◆ **Task brief**
For the listing below, print exactly the lines from the line with "camera: 30 degrees right, 15 degrees up" to the line with "(379, 151) = (247, 208): grey", both included, and nothing beyond them.

◆ **Data supplied**
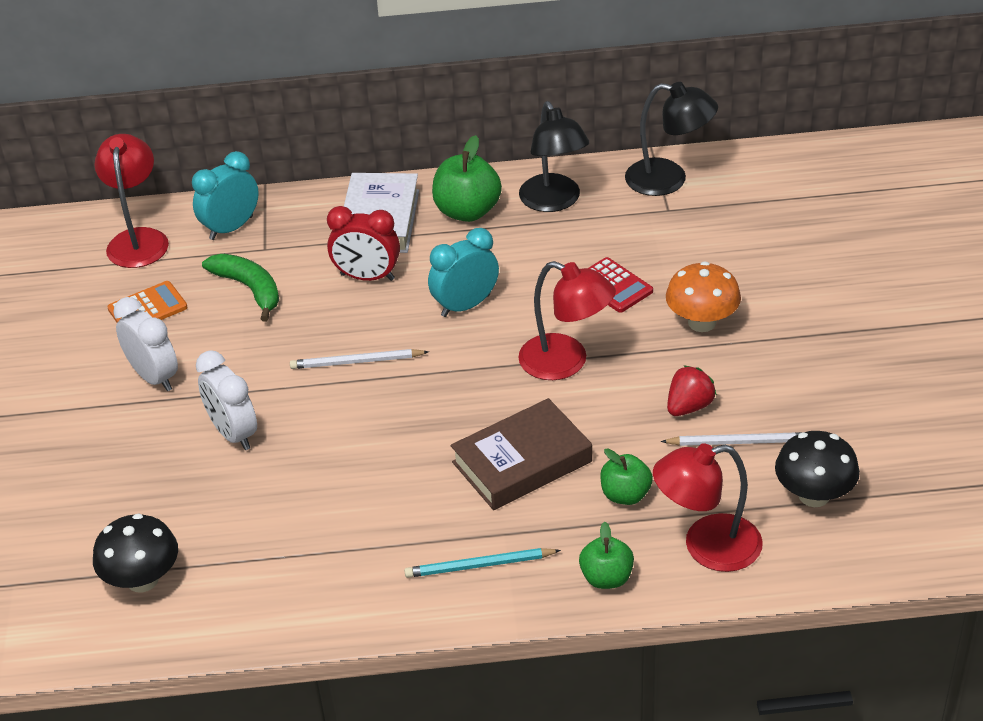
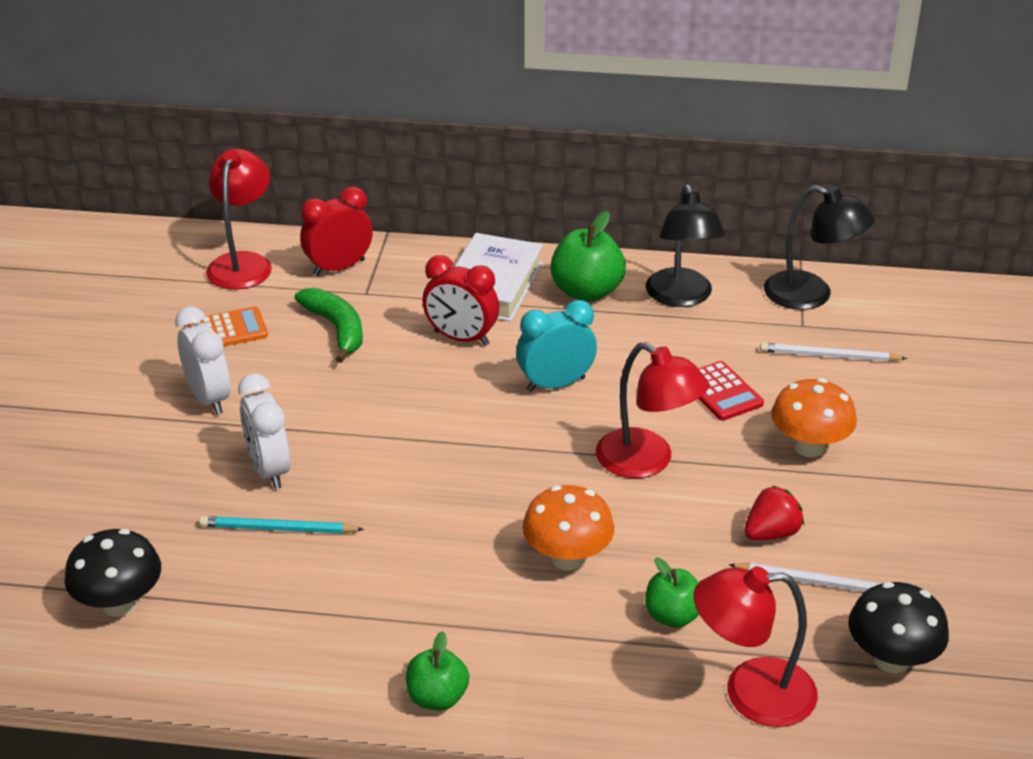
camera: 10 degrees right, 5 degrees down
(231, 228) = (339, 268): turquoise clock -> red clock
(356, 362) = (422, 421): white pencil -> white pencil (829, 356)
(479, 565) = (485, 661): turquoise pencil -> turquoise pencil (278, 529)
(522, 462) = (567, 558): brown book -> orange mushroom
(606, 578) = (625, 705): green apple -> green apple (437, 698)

==

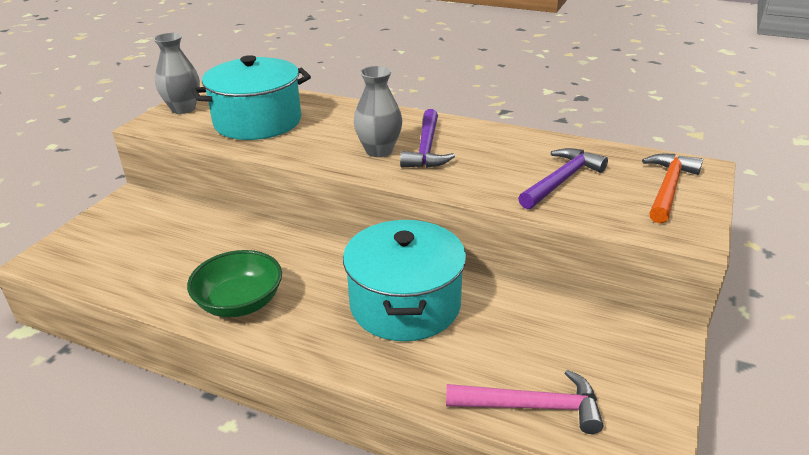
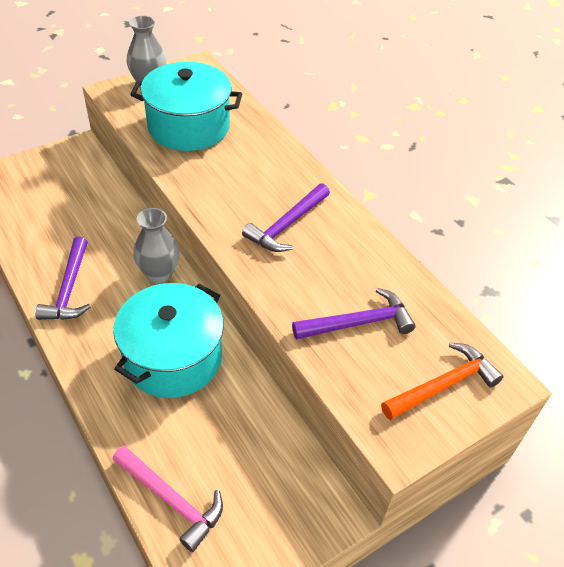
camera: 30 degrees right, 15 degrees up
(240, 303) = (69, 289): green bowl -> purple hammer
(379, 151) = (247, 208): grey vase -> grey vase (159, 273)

◆ **Response**
camera: 30 degrees right, 15 degrees up
(240, 303) = (69, 289): green bowl -> purple hammer
(379, 151) = (247, 208): grey vase -> grey vase (159, 273)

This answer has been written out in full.